== Exercise goal ==
Copy out every line below that contains the string "instrumentName", matching uppercase and lowercase exactly.

[Lines of data]
=-=-=-=-=

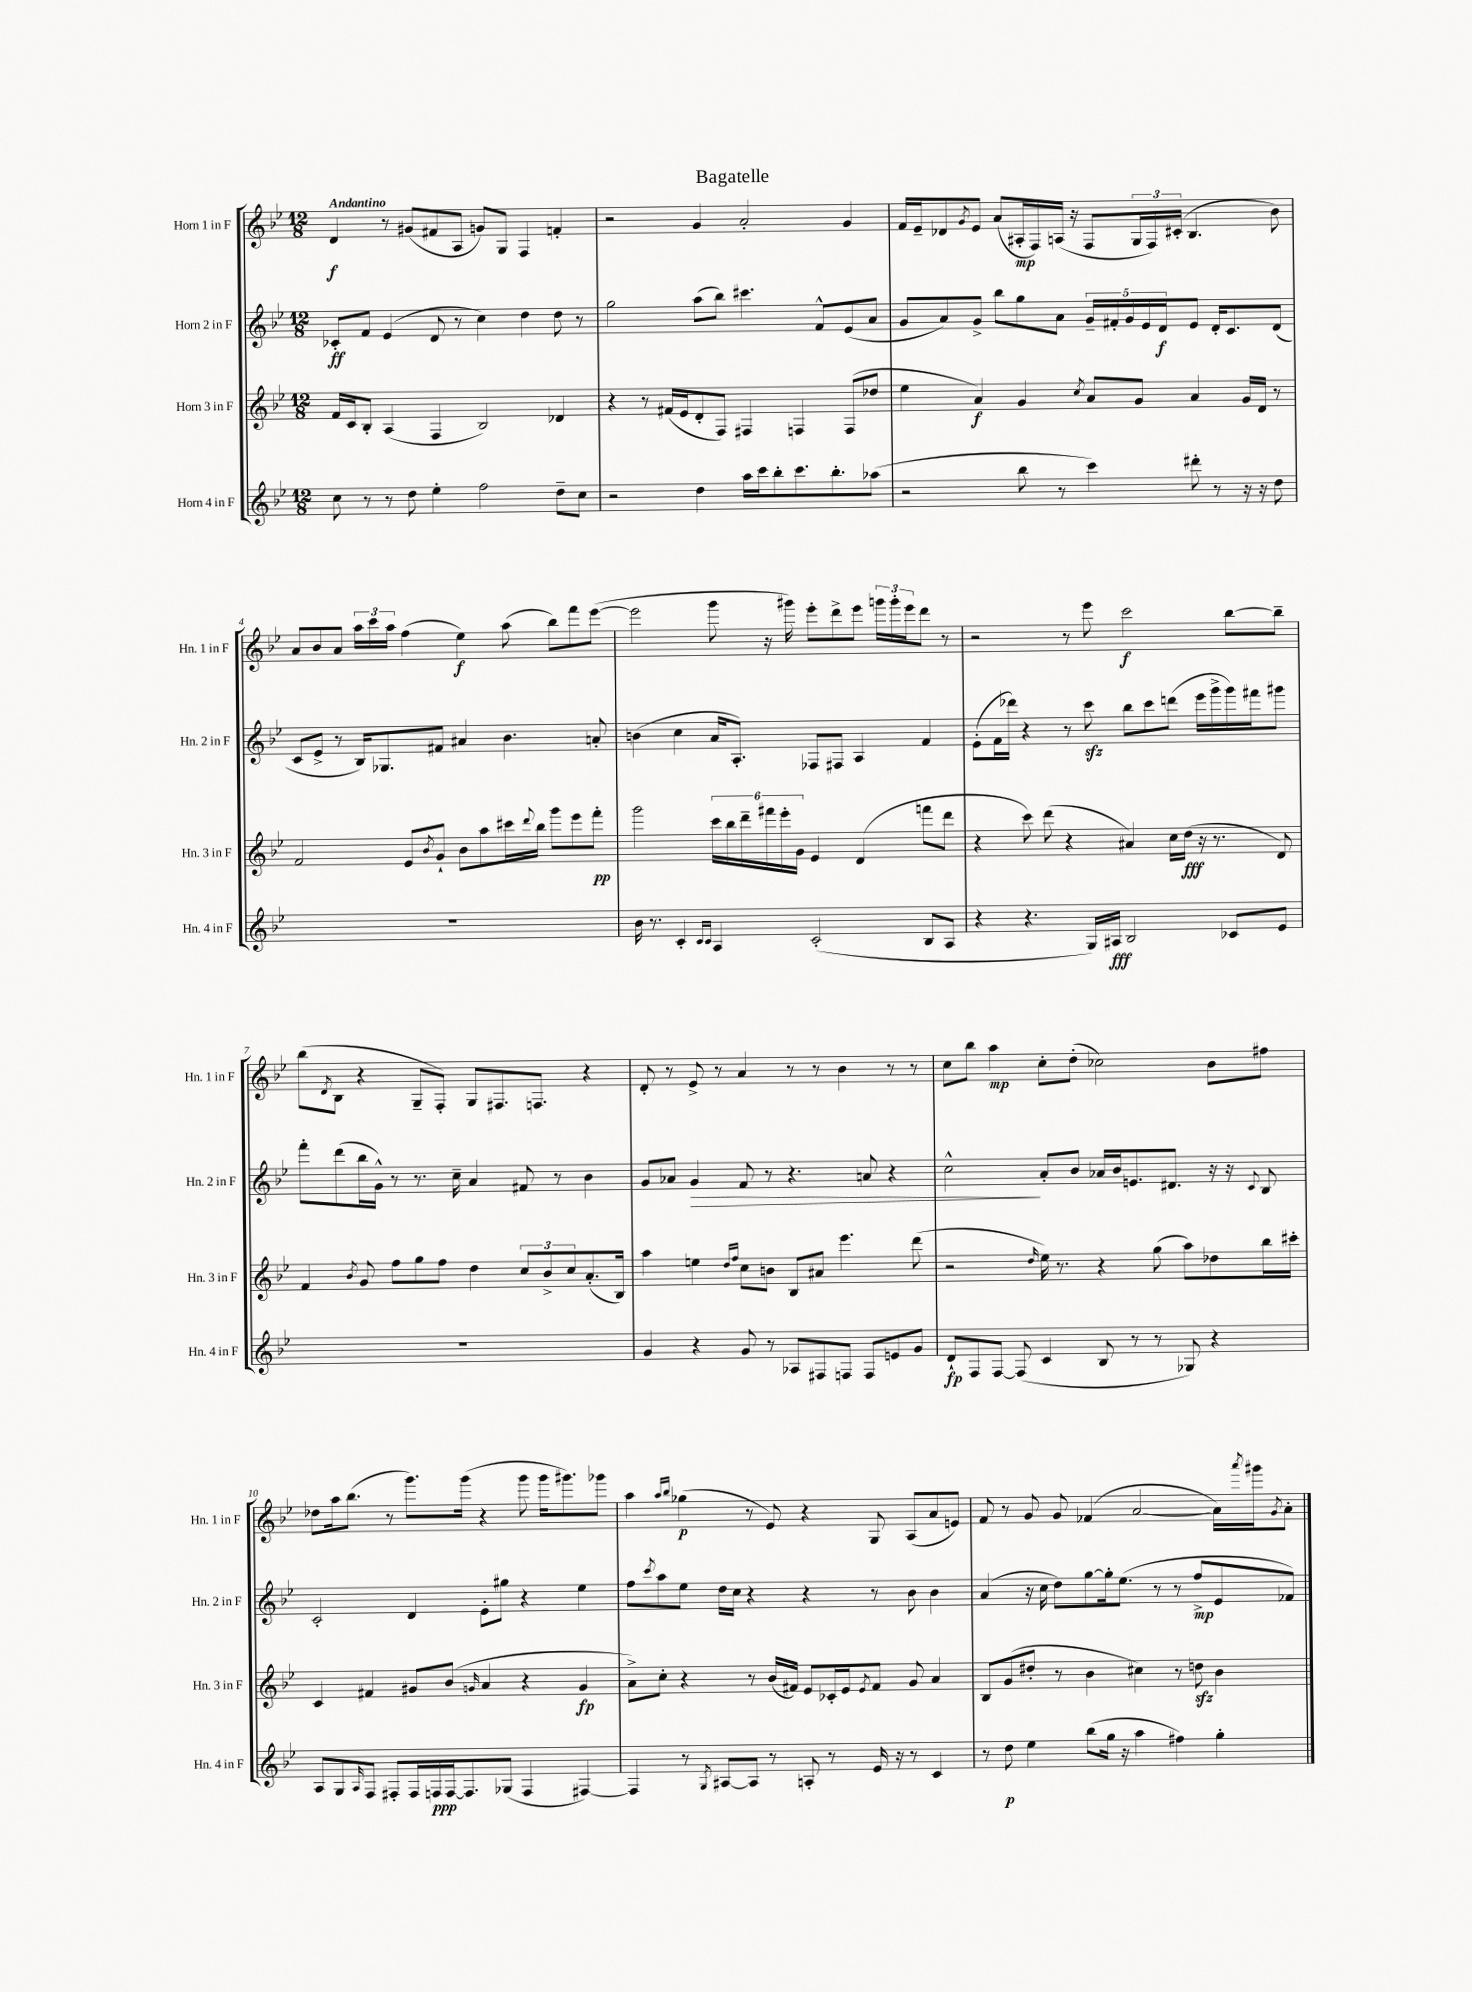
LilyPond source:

\header { title = "Bagatelle" }
<<
\new StaffGroup <<
\new Staff = "s0" \with { instrumentName = "Horn 1 in F" shortInstrumentName = "Hn. 1 in F" } {
    \clef treble \key bes \major \numericTimeSignature \time 12/8 \tempo "Andantino"
    d'4\f r8 gis'8( fis'8 a8 g'8) g8 f4 f'4-. |
    r2 g'4 a'2-. g'4 |
    f'16 ees'16-- des'8 \acciaccatura { g'8 } ees'8 a'8( ais16-.\mp f16) a16( r16 f8 \tuplet 3/2 { g16 f16) cis'16-.( } bes4. bes'8) |
    a'8 bes'8 a'8 \tuplet 3/2 { a''16 c'''16 a''16 } f''4( ees''4\f) a''8( bes''8) f'''8 ees'''8~( |
    ees'''2 g'''8 r16 gis'''16) ees'''8-. d'''8-> ees'''8 \tuplet 3/2 { g'''16 g'''16-. ees'''16 } d'''8 r8 |
    r2 r8 ees'''8 c'''2\f bes''8~ bes''8-- |
    bes''8( \acciaccatura { d'8 } bes8 r4 g8-- f8-.) g8 fis8. f8. r4 |
    d'8-. r8 ees'8-> r8 a'4 r8 r8 bes'4 r8 r8 |
    c''8 bes''8 a''4\mp c''8-. d''8-.( ces''2) bes'8 fis''8 |
    des''8 a''16 bes''8.( r8 g'''8.) g'''16( r4 g'''8 g'''16 gis'''8.) ges'''8 |
    a''4 \grace { a''16 bes''16 } ges''4\p( r8 ees'8) r4 g8 a8( a'8 e'8) |
    f'8 r8 g'8 g'8 fes'4( a'2~ a'16) \acciaccatura { a'''8 } gis'''16 \acciaccatura { g'8 } a'8-. \bar "|." |
}
\new Staff = "s1" \with { instrumentName = "Horn 2 in F" shortInstrumentName = "Hn. 2 in F" } {
    \clef treble \key bes \major \numericTimeSignature \time 12/8
    ces'8-.\ff f'8 ees'4( d'8 r8 c''4) d''4 d''8 r8 |
    g''2 a''8( bes''8) cis'''4. f'8-^ ees'8( a'8 |
    g'8 a'8) g'8-> bes''8 g''8 a'8 \tuplet 5/4 { g'16-- fis'16-. g'16 ees'16 d'16\f } ees'8 d'16-. c'8. d'8( |
    c'8 ees'8-> r8 bes16) ges8. fis'8 ais'4 bes'4. a'8-. |
    b'4( c''4 a'16 a8.-.) fes8 fis8 a4 f'4 |
    ees'8-.( f'16 des'''16) r4 r8 c'''8\sfz bes''8 c'''8 d'''8( ees'''16 g'''16-> g'''16) fis'''16 gis'''8 |
    f'''8-. d'''8( bes''16 g'16-^) r8 r8. c''16-- a'4 fis'8 r8 bes'4 |
    g'8 aes'8 g'4\> f'8 r8 r4. a'8 r4 |
    c''2-^\! a'8-. bes'8 aes'16 bes'16 e'8. dis'8. r16 r16 \appoggiatura { c'8 } bes8 |
    c'2-. d'4 ees'8-. gis''8 r4 ees''4 |
    f''8 \acciaccatura { c'''8 } a''8 ees''8 d''16 c''16 r4 r4 r8 bes'8 bes'4 |
    a'4( r16 c''16 d''8) g''8~ g''16-. ees''8.( r8 r8 f''8->\mp ees'8 fes'8) \bar "|." |
}
\new Staff = "s2" \with { instrumentName = "Horn 3 in F" shortInstrumentName = "Hn. 3 in F" } {
    \clef treble \key bes \major \numericTimeSignature \time 12/8
    f'16 c'16 bes8-. a4( f4 bes2) des'4 |
    r4 r8 fis'16( ees'16 d'8-. f8) fis4 f4 f8( des''8 |
    ees''4 a'4\f) g'4 \acciaccatura { c''8 } a'8 g'8 a'4 g'16 d'16 r8 |
    f'2 ees'8 \acciaccatura { bes'8 } g'8-! bes'8 a''8 cis'''16 \appoggiatura { d'''8 } bes''16 g'''8 ees'''8 f'''8-.\pp |
    g'''2 \tuplet 6/4 { c'''16 bes''16 d'''16-- fis'''16 ees'''16-. g'16 } ees'4 d'4( f'''8 d'''8 |
    r4 c'''8) d'''8( r4 ais'4) c''16 d''16\fff( r16 r8. d'8) |
    f'4 \acciaccatura { bes'8 } g'8 f''8 g''8 f''8 d''4 \tuplet 3/2 { c''8 bes'8-> c''8 } a'8.-.( bes16) |
    a''4 e''4 \grace { d''16 f''16 } c''8 b'8 bes8 ais'8 ees'''4. d'''8( |
    r2 \grace { d''16 } ees''16) r8. r4 g''8( a''8) des''8 bes''16 cis'''16-. |
    c'4 fis'4 gis'8 bes'8( \grace { g'16 } a'4 r4 g'4\fp |
    a'8->) c''8-. r4 r8 bes'16( fis'16) ees'8 ces'16-. ees'16 \acciaccatura { ees'8 } fis'8 g'8 a'4 |
    bes8 g'8( dis''8-. r8 bes'4 cis''4) r8 d''8\sfz bes'4 \bar "|." |
}
\new Staff = "s3" \with { instrumentName = "Horn 4 in F" shortInstrumentName = "Hn. 4 in F" } {
    \clef treble \key bes \major \numericTimeSignature \time 12/8
    c''8 r8 r8 d''8 ees''4-. f''2 d''8-- c''8 |
    r2 d''4 a''16 c'''16 bes''8-. c'''8. bes''8.-. aes''8( |
    r2 bes''8 r8 c'''4) dis'''8-. r8 r16 r16 d''8 |
    R1. |
    bes'16 r8. c'4-. \grace { c'16 c'16 } a4 c'2-.( bes8 a8 |
    r4 r4. g16) ais16\fff bes2 ces'8 ees'8 |
    R1. |
    g'4 r4 g'8 r8 aes8 fis8 f8 f8 e'8 g'8 |
    d'8-!\fp f8 f8~ f8( c'4 bes8 r8 r8 ges8) r4 |
    a8 g8 \grace { a16 } f8 fis8-. fis16 f16\ppp f16~ f8. ges8( f4 fis4~) |
    fis4 r8 \acciaccatura { g8 } ais8~ ais8 r8 a8-. r8 ees'16 r16 r8 c'4 |
    r8 d''8\p ees''4 bes''8( g''16 r16 a''4 fis''4) g''4-. \bar "|." |
}
>>
>>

=-=-=-=-=

== Full output ==
\new Staff = "s0" \with { instrumentName = "Horn 1 in F" shortInstrumentName = "Hn. 1 in F" } {
\new Staff = "s1" \with { instrumentName = "Horn 2 in F" shortInstrumentName = "Hn. 2 in F" } {
\new Staff = "s2" \with { instrumentName = "Horn 3 in F" shortInstrumentName = "Hn. 3 in F" } {
\new Staff = "s3" \with { instrumentName = "Horn 4 in F" shortInstrumentName = "Hn. 4 in F" } {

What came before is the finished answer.